Top of Available data

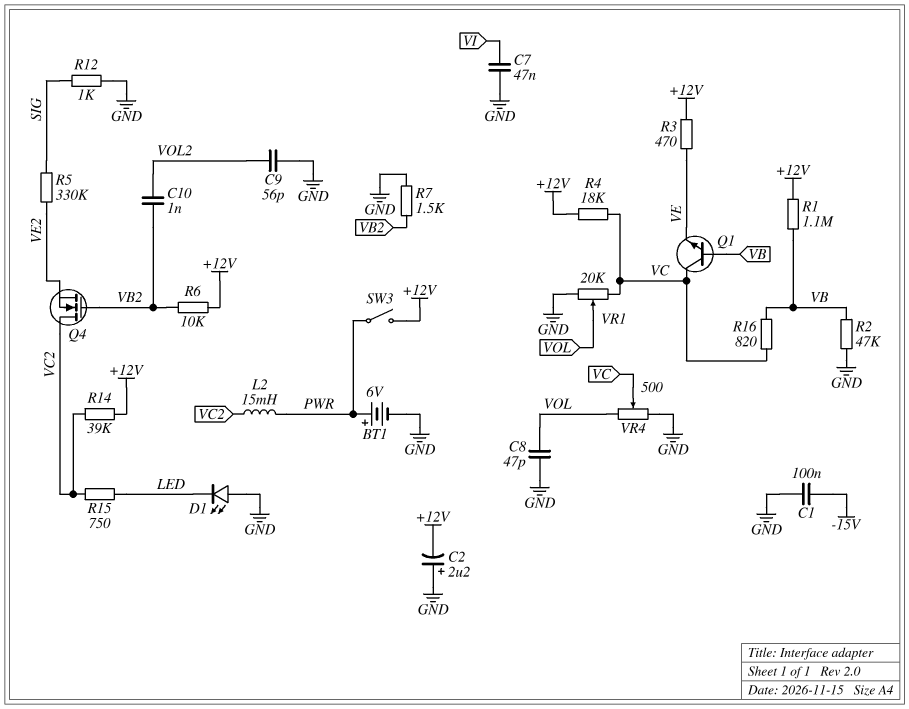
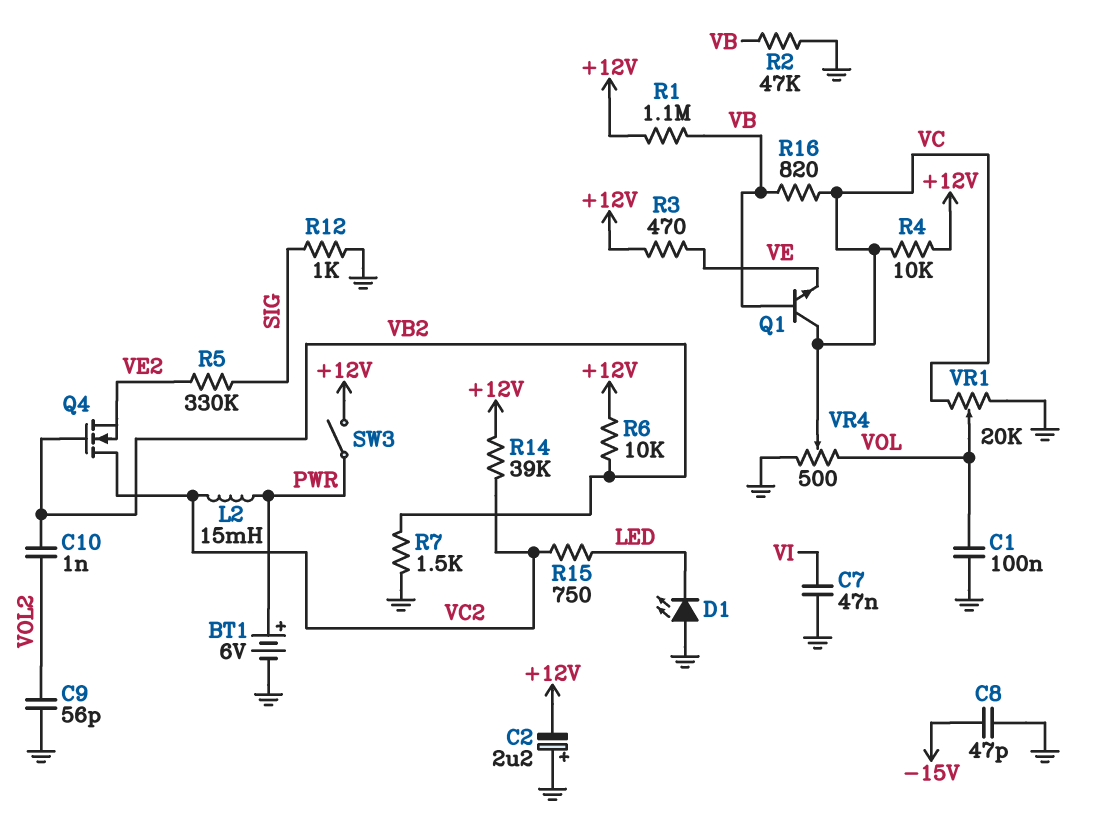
C1: 100nF (-15V, GND) -> 100nF (GND, VOL)
C8: 47pF (GND, VOL) -> 47pF (-15V, GND)
R4: 18k (+12V, VC) -> 10k (+12V, VC)

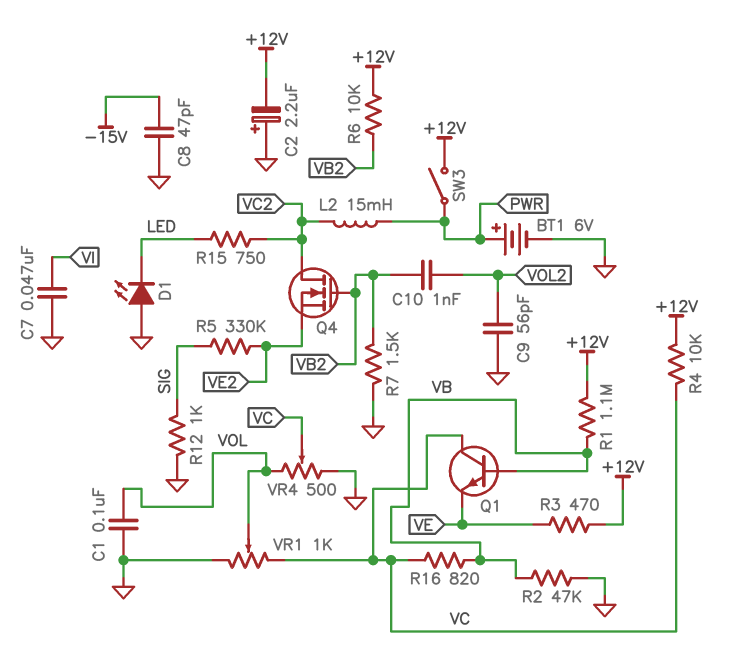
R14: 39k (+12V, VC2) -> none
VR1: 20k (GND, VC, wiper VOL) -> 1k (GND, VC, wiper VOL)

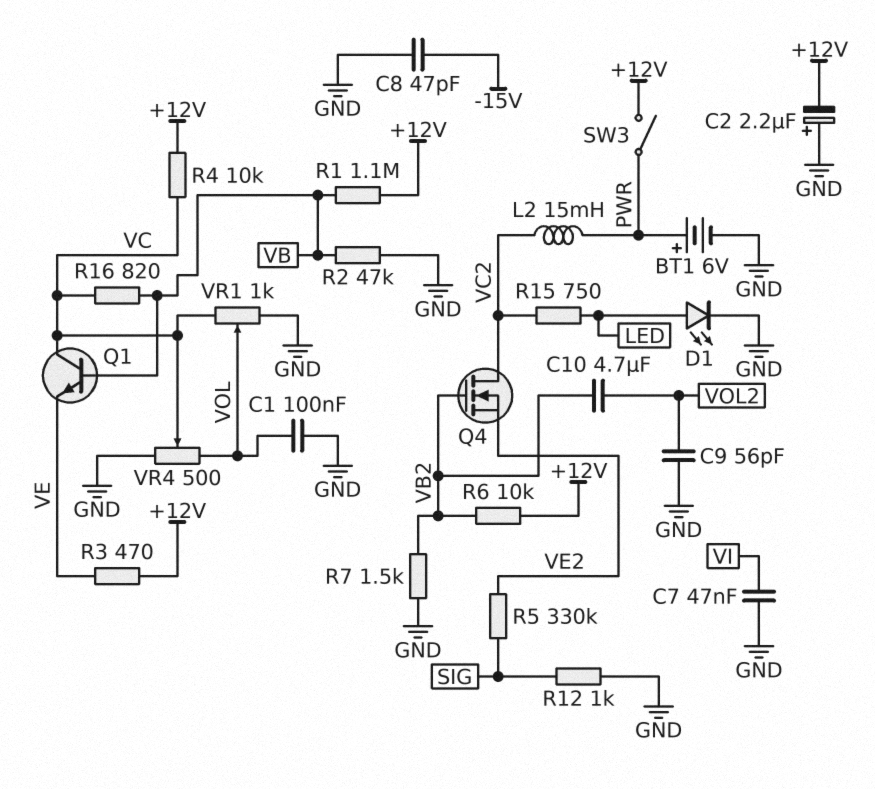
C10: 1nF (VB2, VOL2) -> 4.7uF (VB2, VOL2)
D1: LED (A GND, K LED) -> LED (A LED, K GND)

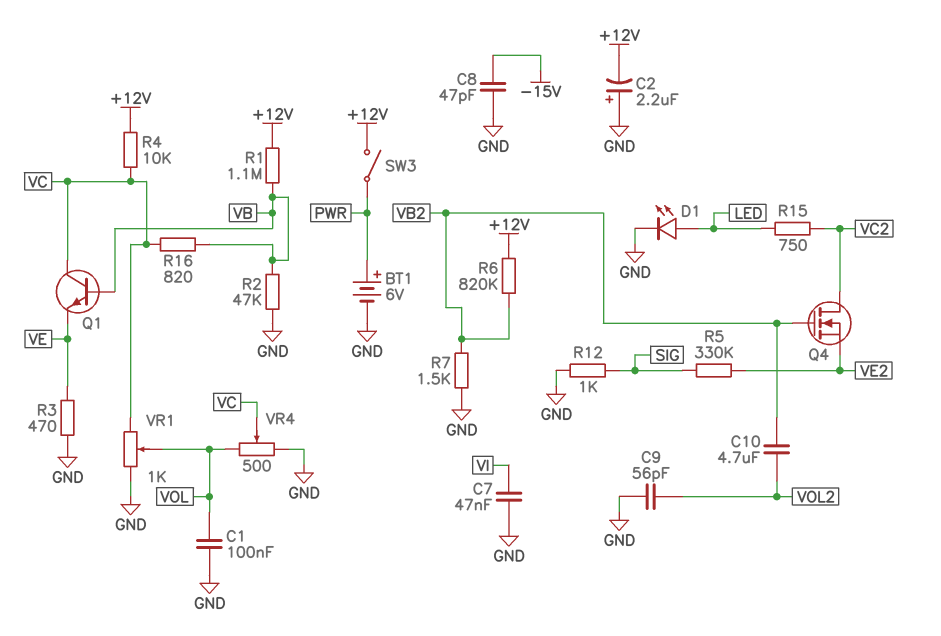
L2: 15mH (PWR, VC2) -> none
R3: 470 (+12V, VE) -> 470 (GND, VE)
R6: 10k (+12V, VB2) -> 820k (+12V, VB2)

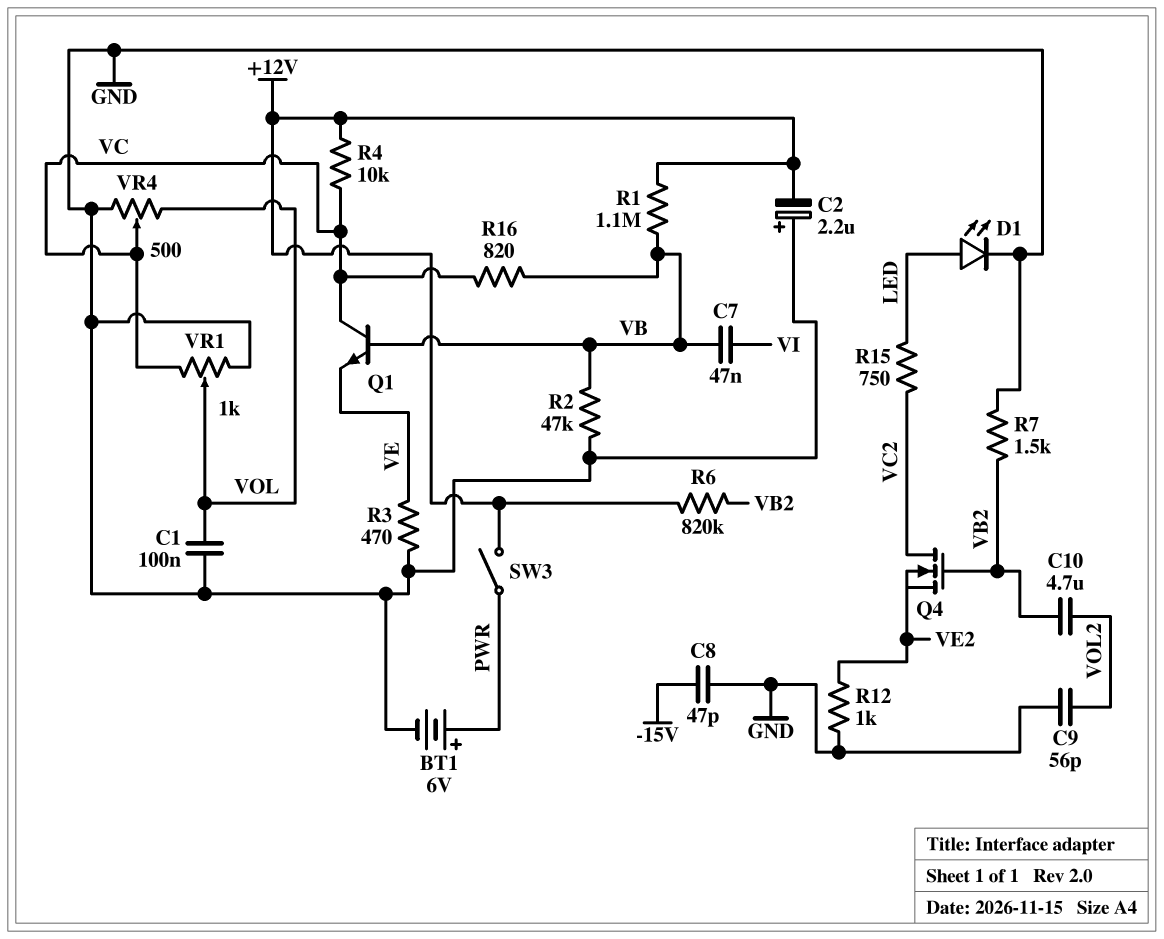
C7: 47nF (GND, VI) -> 47nF (VB, VI)
R5: 330k (SIG, VE2) -> none
R12: 1k (GND, SIG) -> 1k (GND, VE2)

Bottom of Available data

Problem requirements: Within the entries above, find every line where the string "none" occurs, and copy it.

Task result:
R14: 39k (+12V, VC2) -> none
L2: 15mH (PWR, VC2) -> none
R5: 330k (SIG, VE2) -> none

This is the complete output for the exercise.